Data for analysis »
---*---

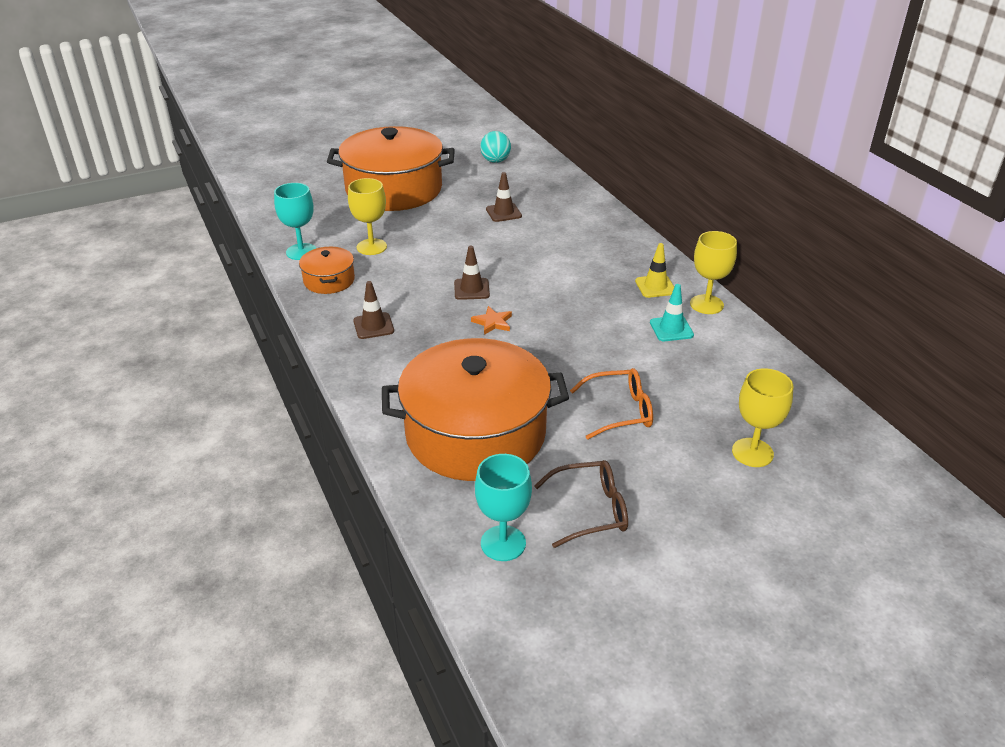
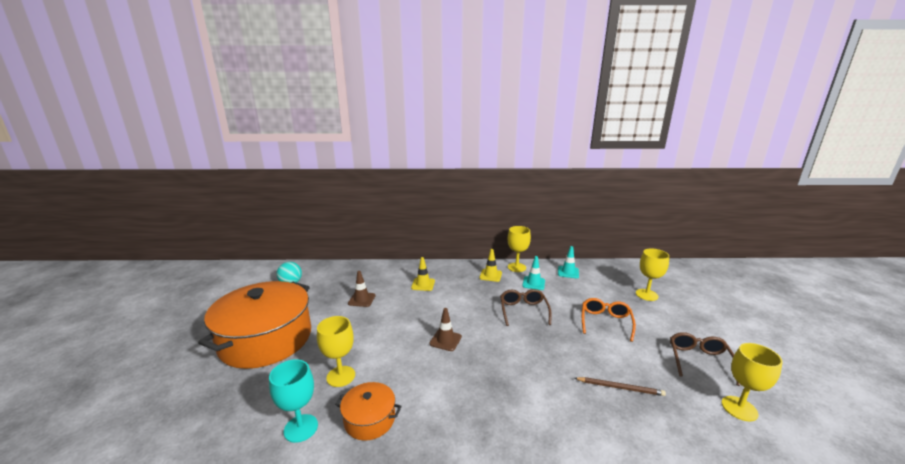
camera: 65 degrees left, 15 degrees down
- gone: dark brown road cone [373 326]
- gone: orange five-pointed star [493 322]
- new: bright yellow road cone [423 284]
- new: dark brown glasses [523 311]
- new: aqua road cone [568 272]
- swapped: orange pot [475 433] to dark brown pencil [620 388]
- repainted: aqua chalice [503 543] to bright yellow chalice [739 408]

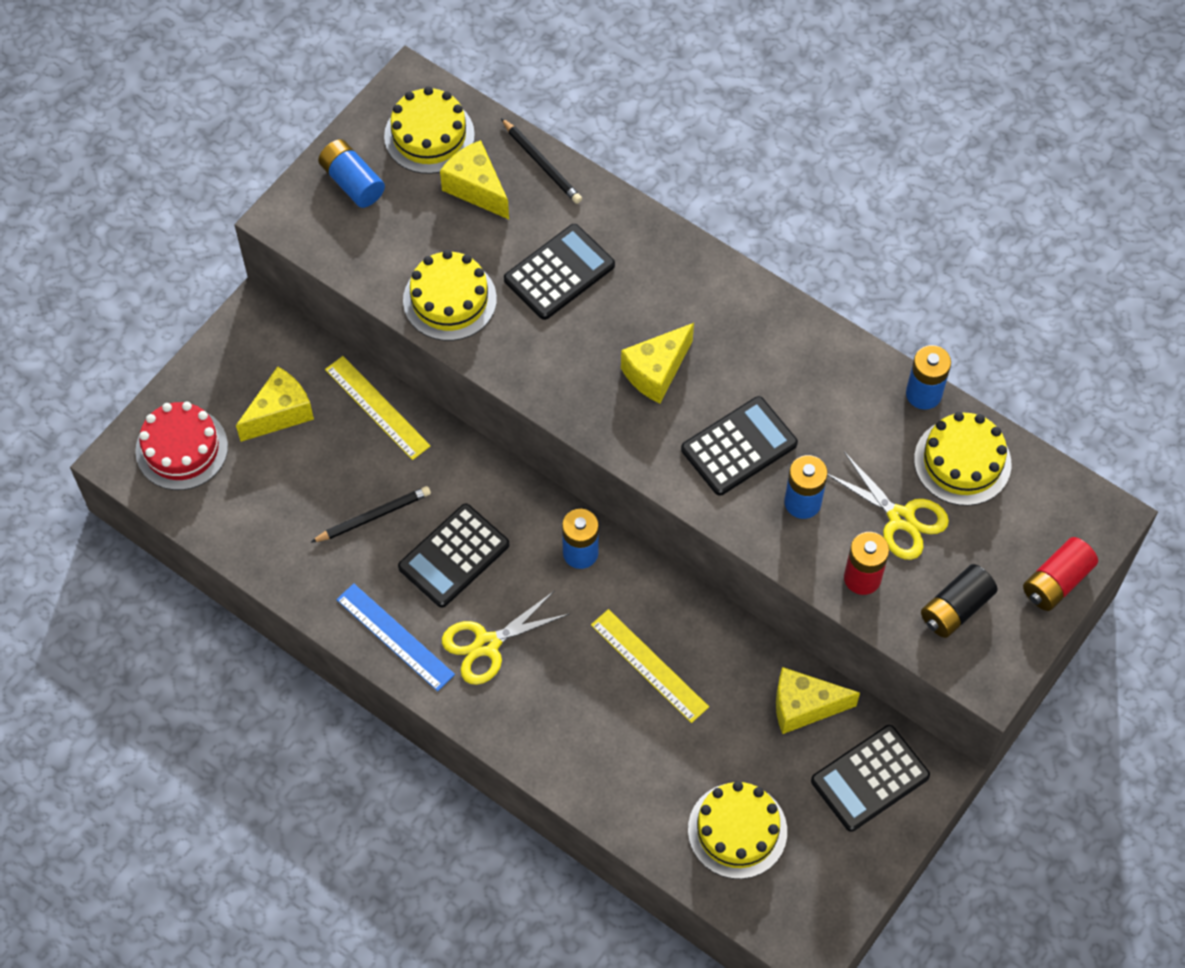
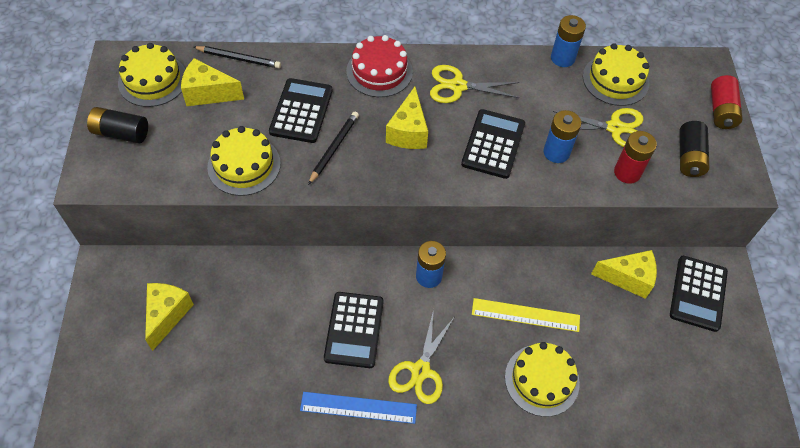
camera: 40 degrees left, 5 degrees down
- gone: bright yellow ruler [377 407]
- new: bright yellow scissors [458 86]
- shifted: red gateau [181 448] to [379 71]
- shifted: black pencil [373 516] to [334 148]
- shifted: bright yellow gateau [737 830] to [542 380]
- repainted: cobalt battery [352 182] to black battery [121 133]
- rotated: bright yellow cheese wedge [804 707] = [628 278] 135 degrees counterclockwise

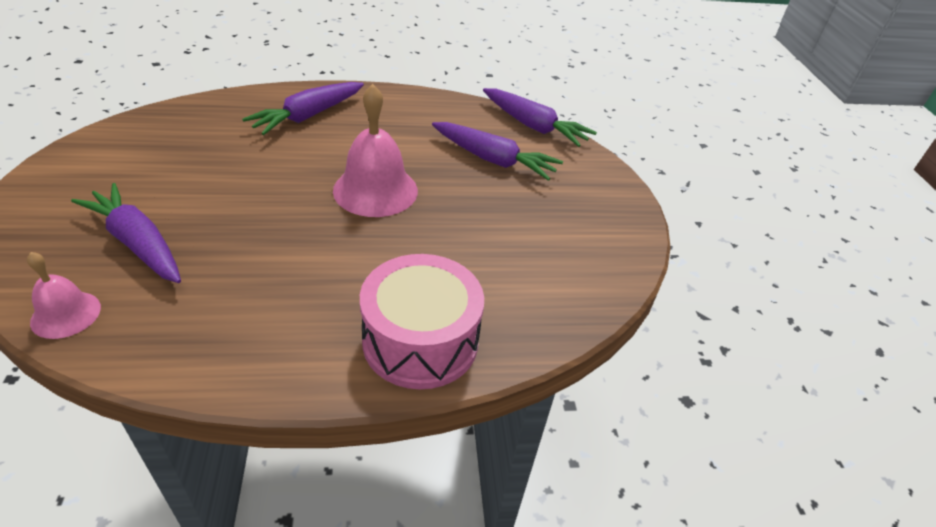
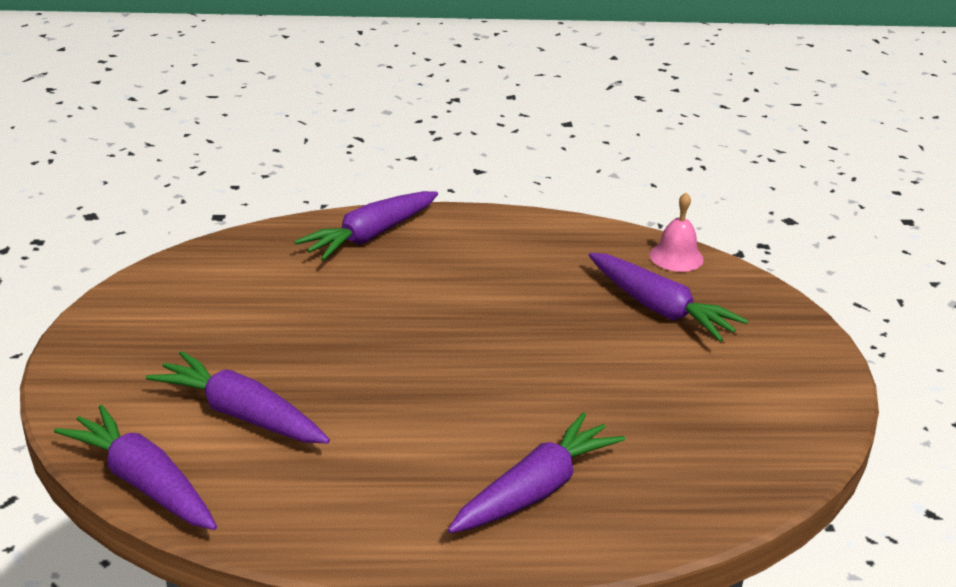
camera: 175 degrees left, 10 degrees down
- gone: rosy bell [375 190]
- swapped: rosy drum [420 341] to royal purple toy carrot [370 236]

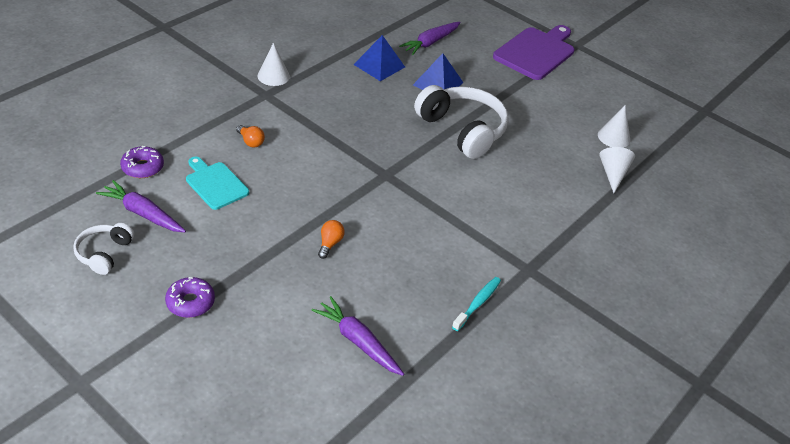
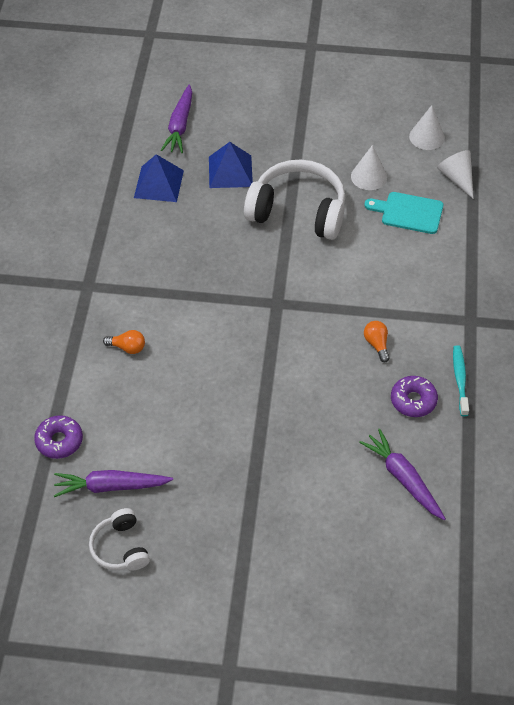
camera: 30 degrees left, 10 degrees up
- gone: royal purple bread board [536 52]
- shifted: royal purple glazed donut [190 302] to [413 400]
- shifted: aqua bread board [215 184] to [408 212]
- shifted: snow-white cone shape [273 76] to [369 176]
- shifted: orange light bulb [330 243] to [376 344]
- rotated: royal purple toy carrot [358 341] = [403 478] 45 degrees clockwise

---*---

Problem requirements » Would you copy all the material exactly, dropping the pictures?

Solution to this exercise »
camera: 65 degrees left, 15 degrees down
- gone: dark brown road cone [373 326]
- gone: orange five-pointed star [493 322]
- new: bright yellow road cone [423 284]
- new: dark brown glasses [523 311]
- new: aqua road cone [568 272]
- swapped: orange pot [475 433] to dark brown pencil [620 388]
- repainted: aqua chalice [503 543] to bright yellow chalice [739 408]

camera: 40 degrees left, 5 degrees down
- gone: bright yellow ruler [377 407]
- new: bright yellow scissors [458 86]
- shifted: red gateau [181 448] to [379 71]
- shifted: black pencil [373 516] to [334 148]
- shifted: bright yellow gateau [737 830] to [542 380]
- repainted: cobalt battery [352 182] to black battery [121 133]
- rotated: bright yellow cheese wedge [804 707] = [628 278] 135 degrees counterclockwise

camera: 175 degrees left, 10 degrees down
- gone: rosy bell [375 190]
- swapped: rosy drum [420 341] to royal purple toy carrot [370 236]

camera: 30 degrees left, 10 degrees up
- gone: royal purple bread board [536 52]
- shifted: royal purple glazed donut [190 302] to [413 400]
- shifted: aqua bread board [215 184] to [408 212]
- shifted: snow-white cone shape [273 76] to [369 176]
- shifted: orange light bulb [330 243] to [376 344]
- rotated: royal purple toy carrot [358 341] = [403 478] 45 degrees clockwise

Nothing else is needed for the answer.